Repeat each line of the data below exactly, but skip the pictures.
-.-.-
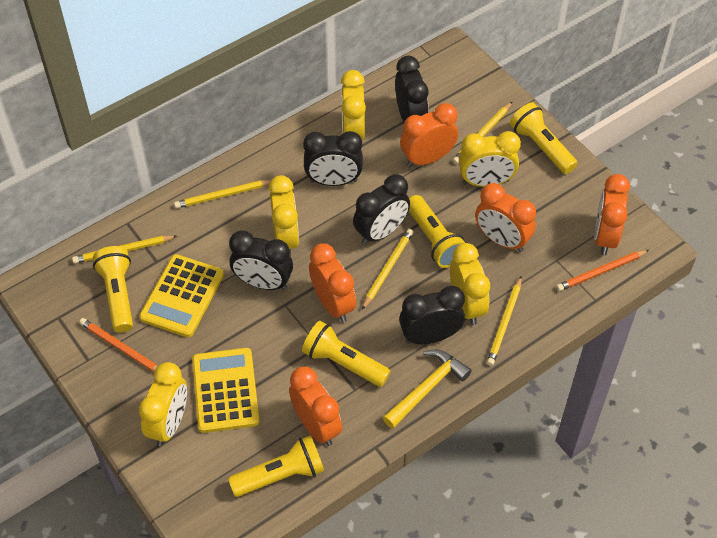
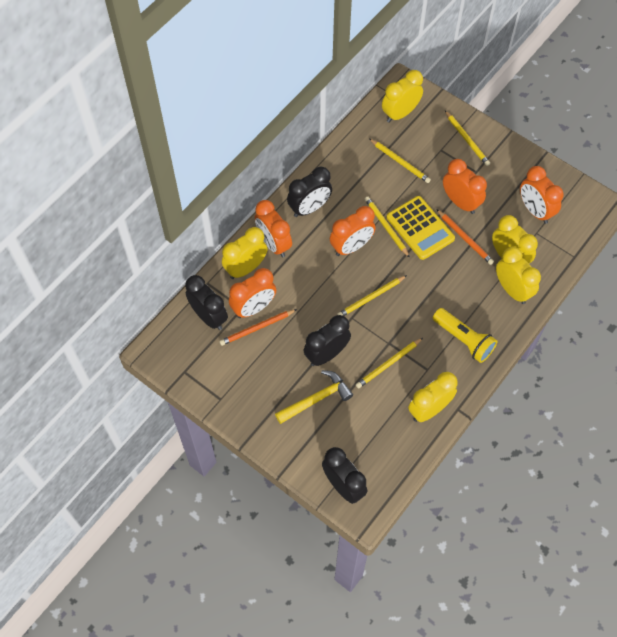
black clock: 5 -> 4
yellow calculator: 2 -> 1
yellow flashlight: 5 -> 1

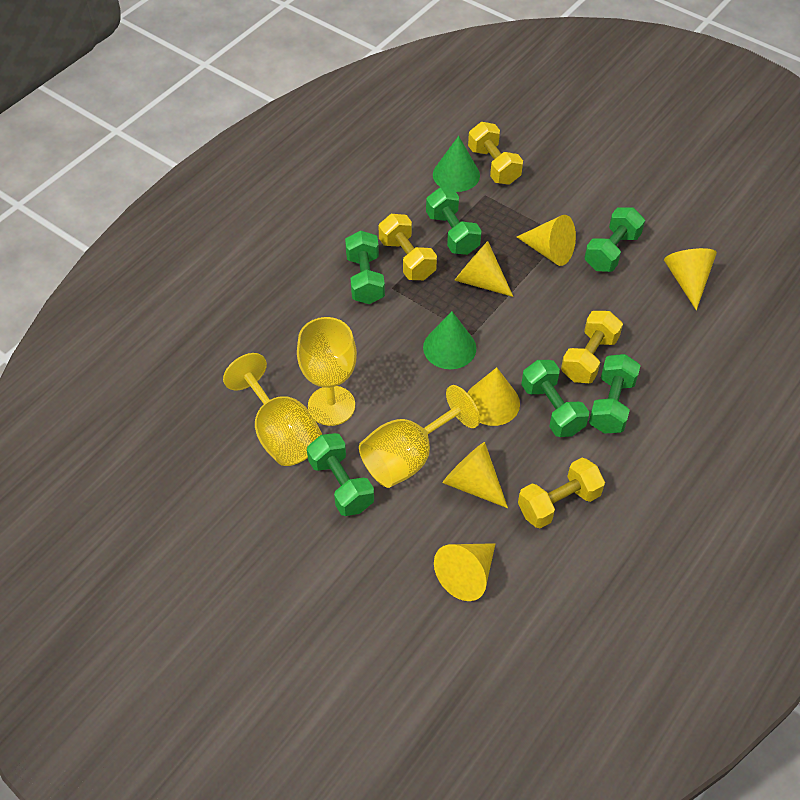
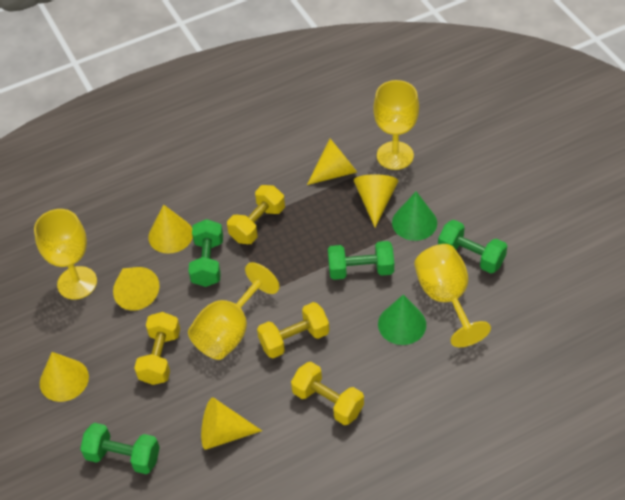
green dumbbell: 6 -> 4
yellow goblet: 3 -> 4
-.-.-
> _SOLUTION TO THIS EXERCISE_:
black clock: 5 -> 4
yellow calculator: 2 -> 1
yellow flashlight: 5 -> 1

green dumbbell: 6 -> 4
yellow goblet: 3 -> 4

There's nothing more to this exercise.